LISTED RECORDS:
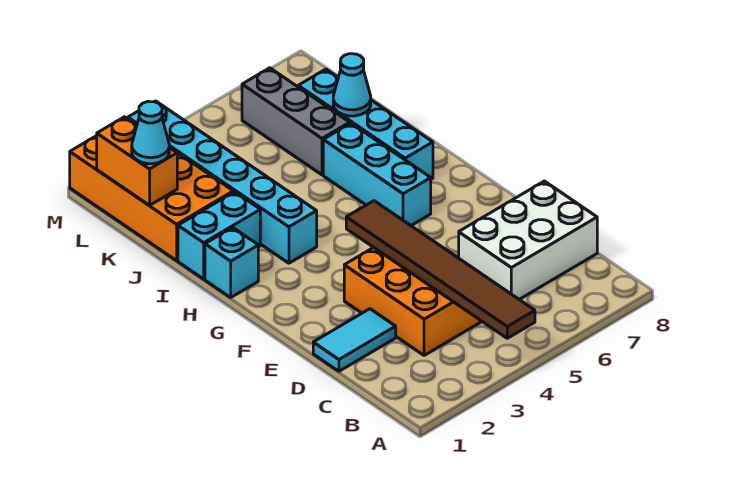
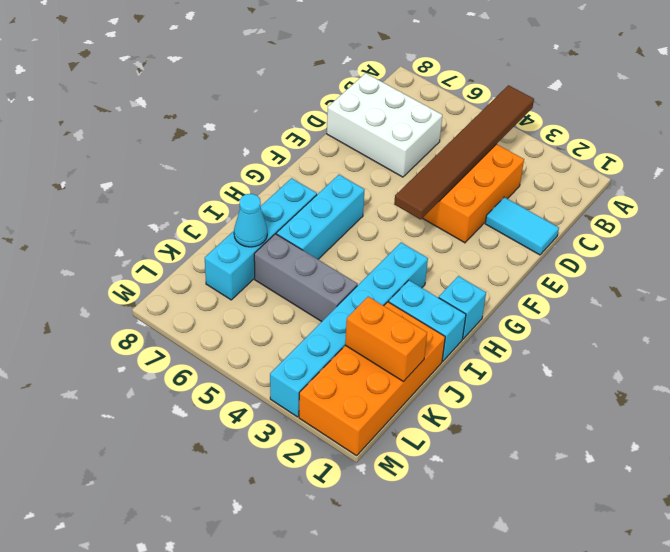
grey brick J6:L6 level 1 -> grey brick J4:J6 level 1
orange brick K1:L1 level 2 -> orange brick K1:K2 level 2
cyan cone K1 level 3 -> none

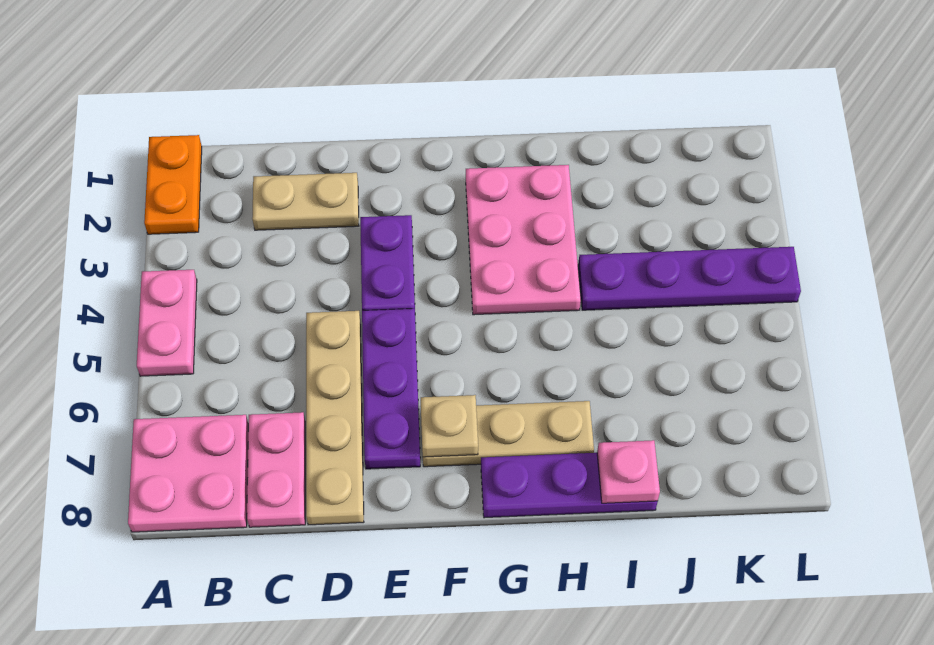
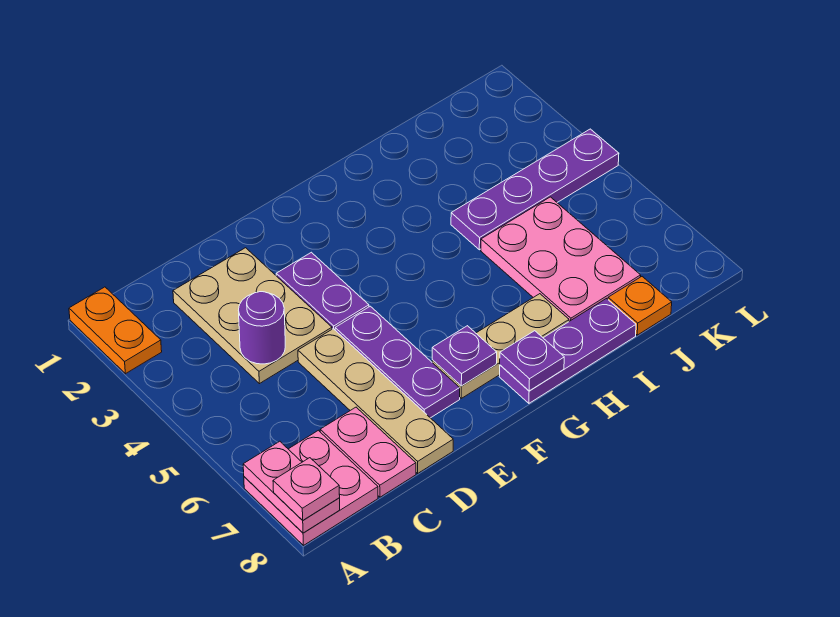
pink plate A4:A5 level 1 -> pink plate A7:A8 level 2
tan plate C2:D2 level 1 -> tan plate C2:D4 level 1
none -> purple round brick C4 level 2
tan plate F7 level 2 -> purple plate F7 level 2
pink plate G2:H4 level 1 -> pink plate I5:J7 level 1
none -> purple plate G8 level 2
pink plate I8 level 2 -> pink plate A8 level 3
none -> orange plate J8 level 1

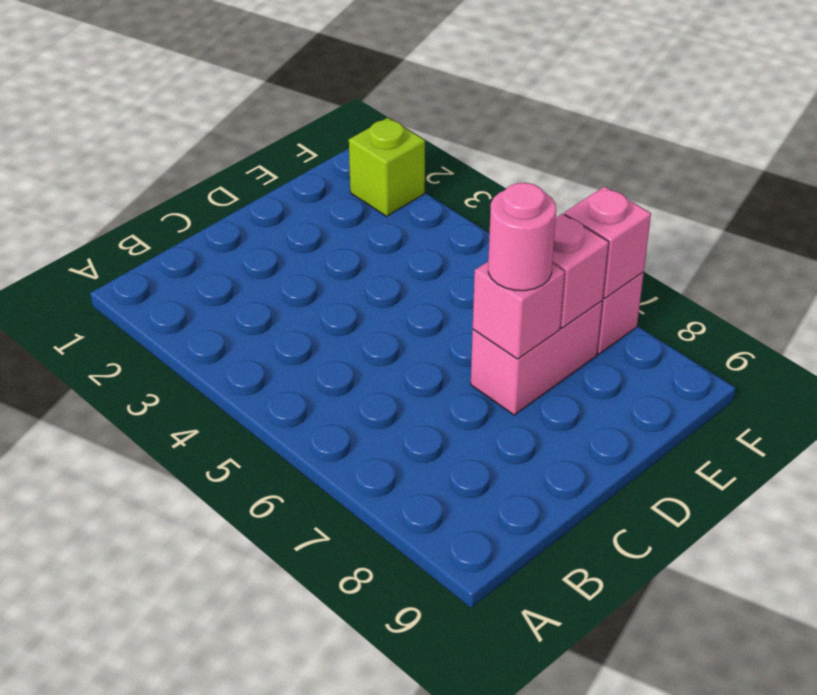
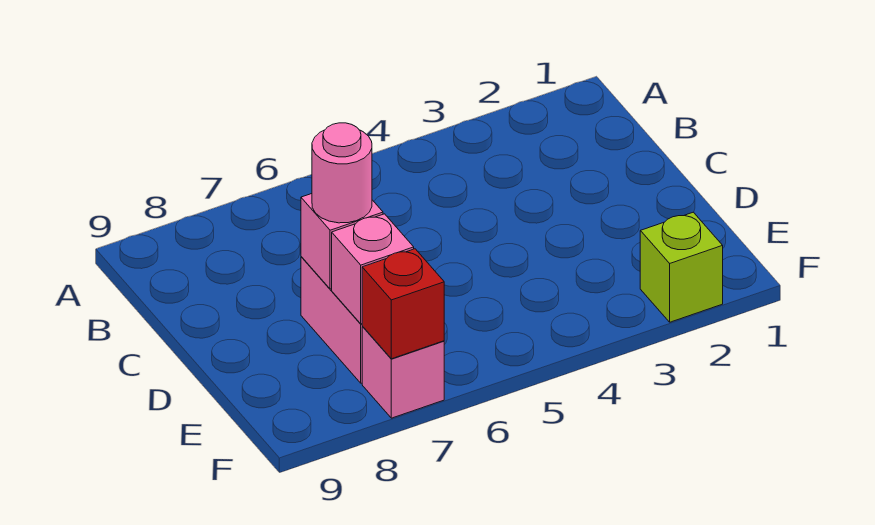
pink brick F7 level 2 -> red brick F7 level 2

DESCRIPTION OF THE TASK:
Show a copy of each line from the data that includes the word "purple".

ANSWER:
none -> purple round brick C4 level 2
tan plate F7 level 2 -> purple plate F7 level 2
none -> purple plate G8 level 2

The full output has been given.